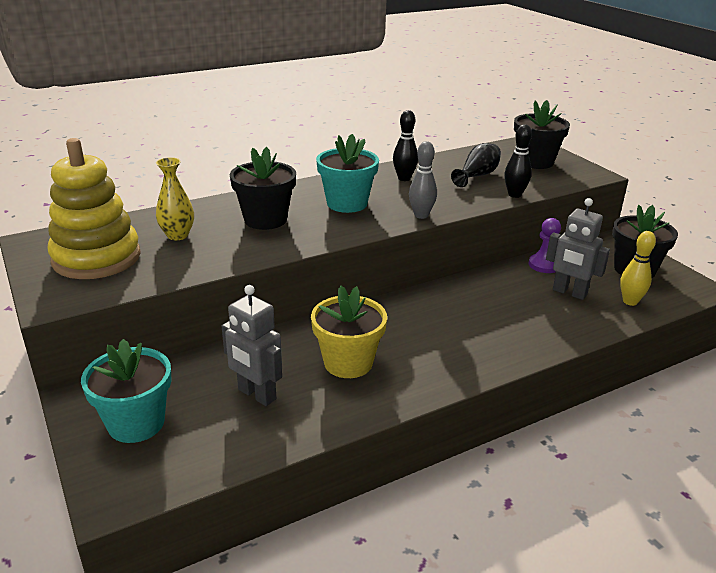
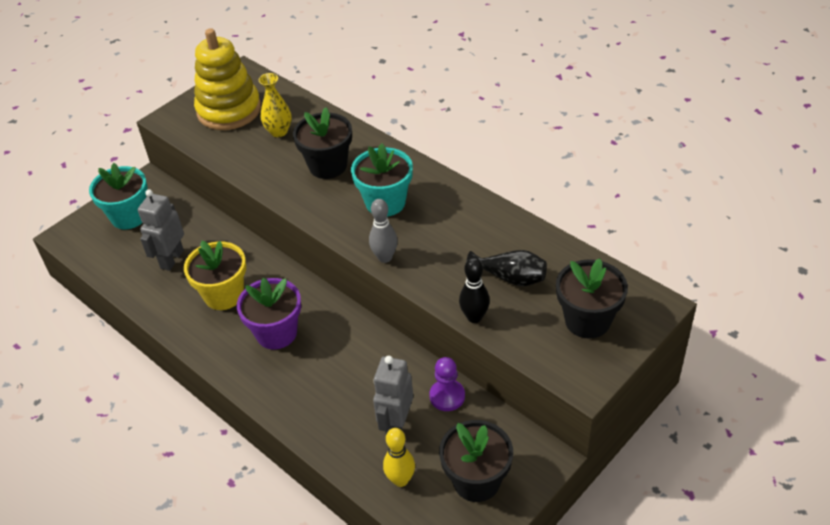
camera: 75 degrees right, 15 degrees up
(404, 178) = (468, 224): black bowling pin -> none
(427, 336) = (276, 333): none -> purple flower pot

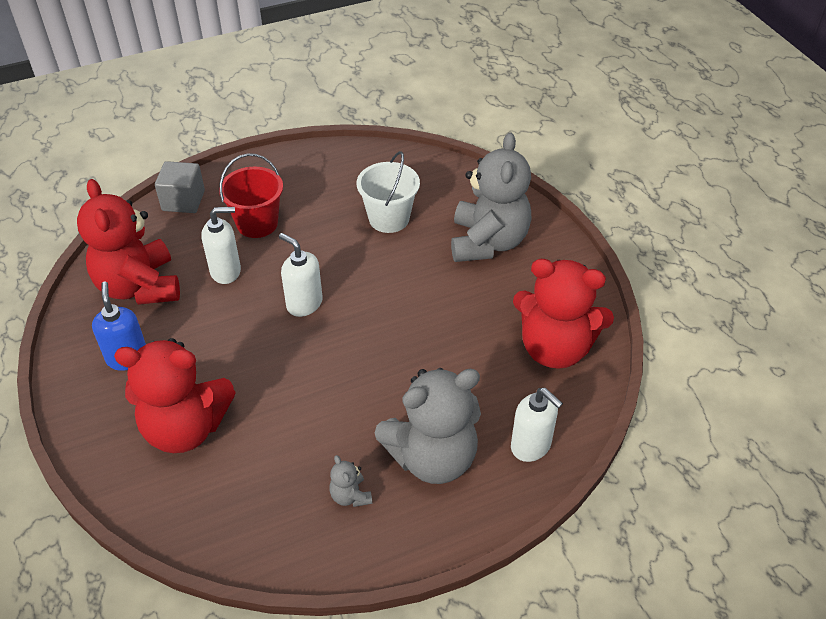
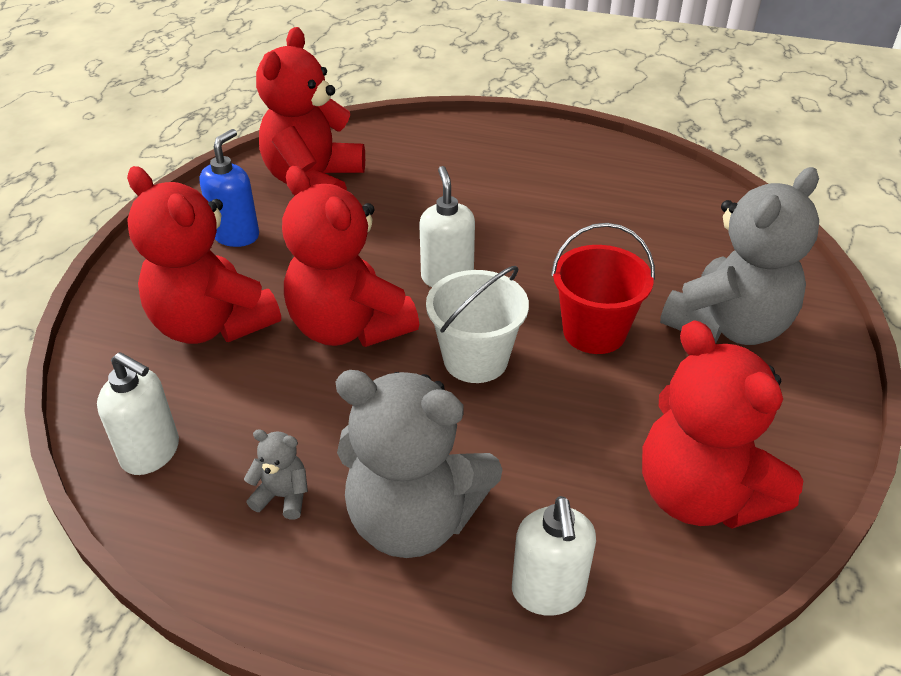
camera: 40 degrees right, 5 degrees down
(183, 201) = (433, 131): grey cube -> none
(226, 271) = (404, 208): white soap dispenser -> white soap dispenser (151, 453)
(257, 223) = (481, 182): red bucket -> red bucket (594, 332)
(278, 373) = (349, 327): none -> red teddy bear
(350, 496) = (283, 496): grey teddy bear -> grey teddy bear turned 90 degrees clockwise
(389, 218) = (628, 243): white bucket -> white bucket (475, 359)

===============

• Exercise instructions: In the listing above, find each line with the word "bear" and copy it out.

• Response to this exercise:
(278, 373) = (349, 327): none -> red teddy bear
(350, 496) = (283, 496): grey teddy bear -> grey teddy bear turned 90 degrees clockwise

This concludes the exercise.